▶ _WORK INSTRUCTIONS_: Exact copy, no pictures: restate each entry below word for word.

Frame-by-frame shape edits
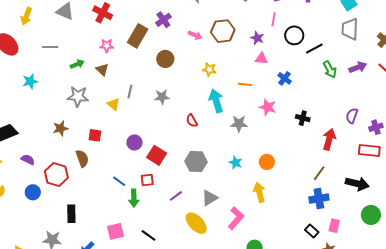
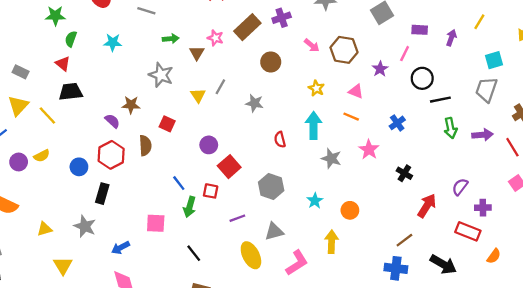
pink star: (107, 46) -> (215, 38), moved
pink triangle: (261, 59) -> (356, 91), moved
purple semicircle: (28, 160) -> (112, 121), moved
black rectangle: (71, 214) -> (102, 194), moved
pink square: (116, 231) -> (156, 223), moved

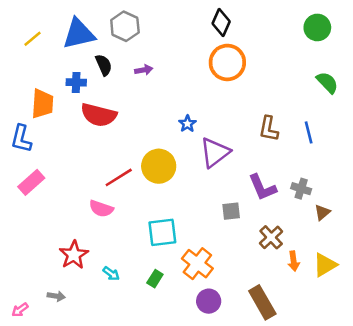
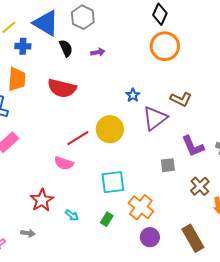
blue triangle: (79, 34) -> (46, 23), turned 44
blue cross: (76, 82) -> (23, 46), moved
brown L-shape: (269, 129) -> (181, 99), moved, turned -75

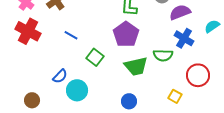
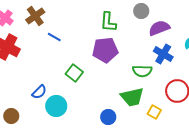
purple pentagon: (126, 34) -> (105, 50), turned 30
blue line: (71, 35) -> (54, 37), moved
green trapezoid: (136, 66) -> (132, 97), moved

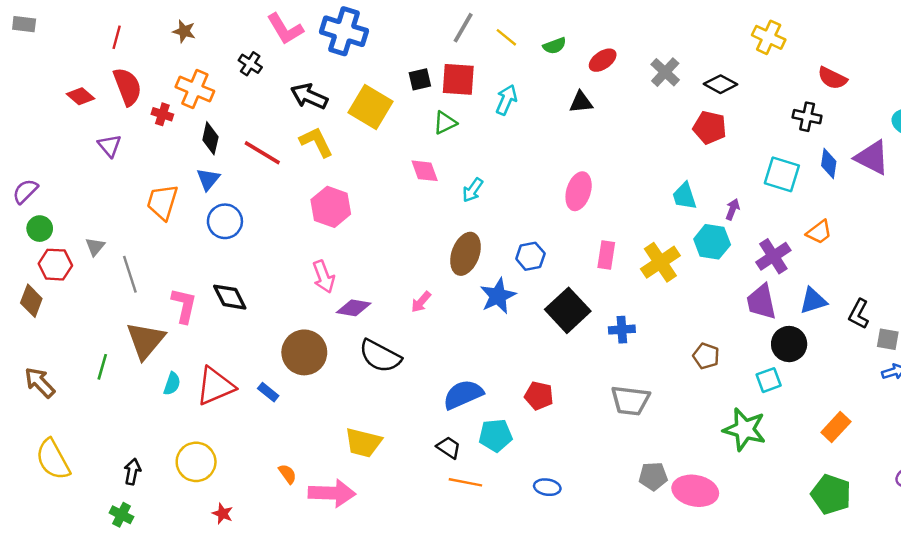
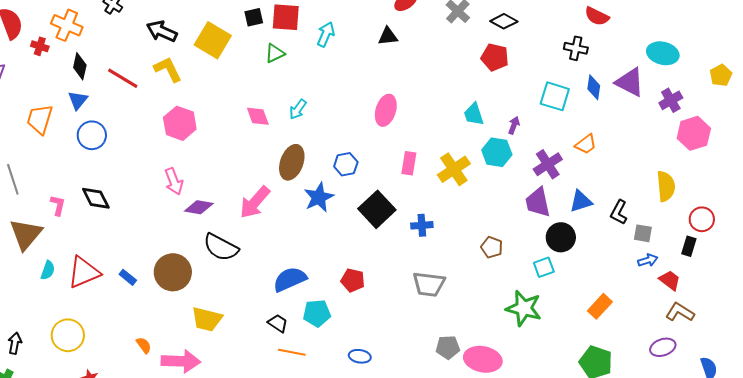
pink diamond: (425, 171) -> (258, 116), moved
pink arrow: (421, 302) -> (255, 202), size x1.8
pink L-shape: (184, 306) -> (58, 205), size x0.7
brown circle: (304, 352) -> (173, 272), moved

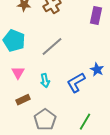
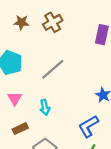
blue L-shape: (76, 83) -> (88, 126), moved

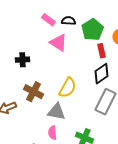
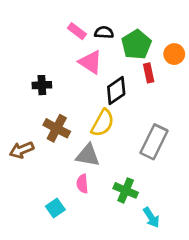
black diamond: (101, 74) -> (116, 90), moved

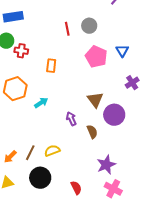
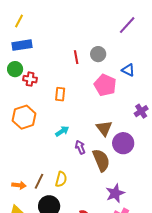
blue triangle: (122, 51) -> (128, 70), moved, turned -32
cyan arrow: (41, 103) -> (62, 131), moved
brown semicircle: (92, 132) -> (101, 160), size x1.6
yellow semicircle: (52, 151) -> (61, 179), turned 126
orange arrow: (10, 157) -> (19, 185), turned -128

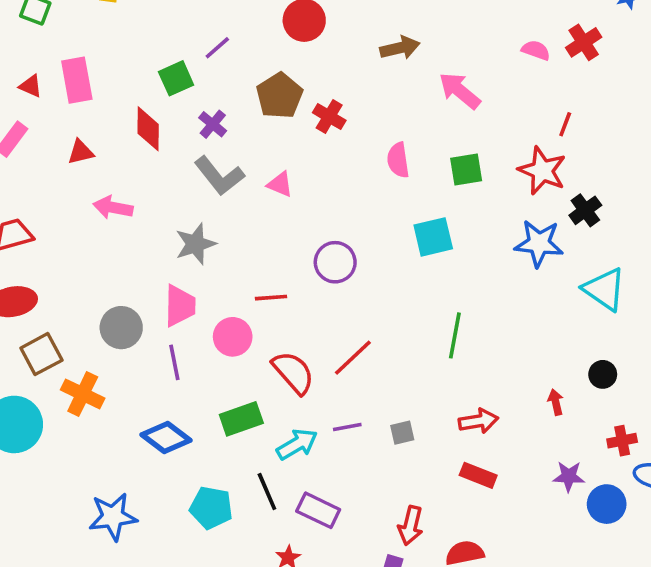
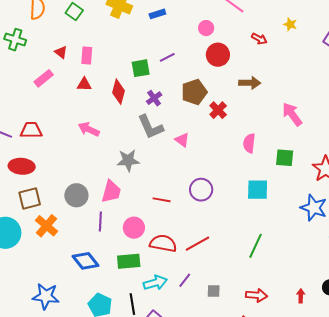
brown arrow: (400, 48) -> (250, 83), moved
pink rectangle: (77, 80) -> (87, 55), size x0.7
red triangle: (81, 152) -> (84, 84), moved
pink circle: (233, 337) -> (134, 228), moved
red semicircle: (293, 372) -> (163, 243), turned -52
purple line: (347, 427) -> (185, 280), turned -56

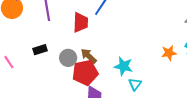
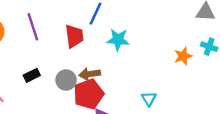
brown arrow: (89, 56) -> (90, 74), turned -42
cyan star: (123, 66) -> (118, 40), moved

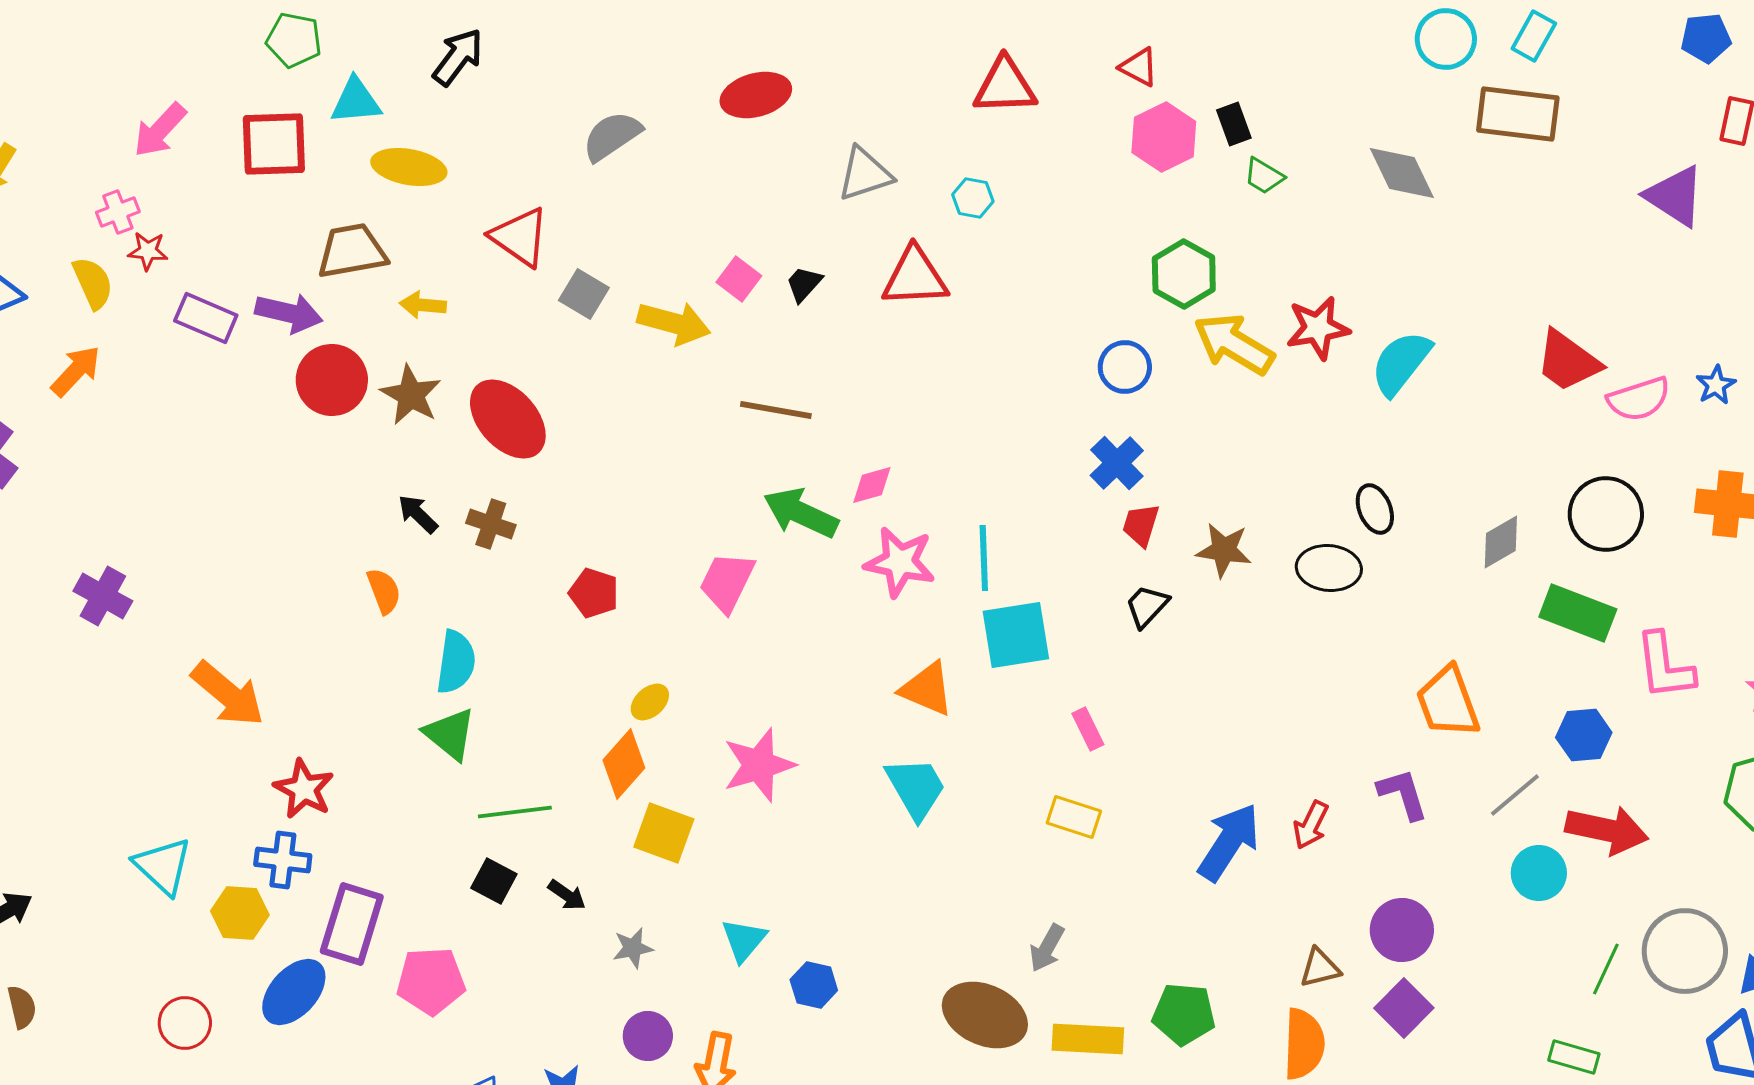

▶ _YOUR SOLUTION_:
pink star: (107, 46) -> (215, 38), moved
pink triangle: (261, 59) -> (356, 91), moved
purple semicircle: (28, 160) -> (112, 121), moved
black rectangle: (71, 214) -> (102, 194), moved
pink square: (116, 231) -> (156, 223), moved

blue triangle: (79, 34) -> (46, 23), turned 44
blue cross: (76, 82) -> (23, 46), moved
brown L-shape: (269, 129) -> (181, 99), moved, turned -75

purple pentagon: (126, 34) -> (105, 50), turned 30
blue line: (71, 35) -> (54, 37), moved
green trapezoid: (136, 66) -> (132, 97), moved

pink diamond: (425, 171) -> (258, 116), moved
pink arrow: (421, 302) -> (255, 202), size x1.8
pink L-shape: (184, 306) -> (58, 205), size x0.7
brown circle: (304, 352) -> (173, 272), moved

blue L-shape: (76, 83) -> (88, 126), moved

black diamond: (101, 74) -> (116, 90), moved

blue triangle: (122, 51) -> (128, 70), moved, turned -32
cyan arrow: (41, 103) -> (62, 131), moved
brown semicircle: (92, 132) -> (101, 160), size x1.6
yellow semicircle: (52, 151) -> (61, 179), turned 126
orange arrow: (10, 157) -> (19, 185), turned -128

brown arrow: (400, 48) -> (250, 83), moved
pink rectangle: (77, 80) -> (87, 55), size x0.7
red triangle: (81, 152) -> (84, 84), moved
pink circle: (233, 337) -> (134, 228), moved
red semicircle: (293, 372) -> (163, 243), turned -52
purple line: (347, 427) -> (185, 280), turned -56

brown arrow: (89, 56) -> (90, 74), turned -42
cyan star: (123, 66) -> (118, 40), moved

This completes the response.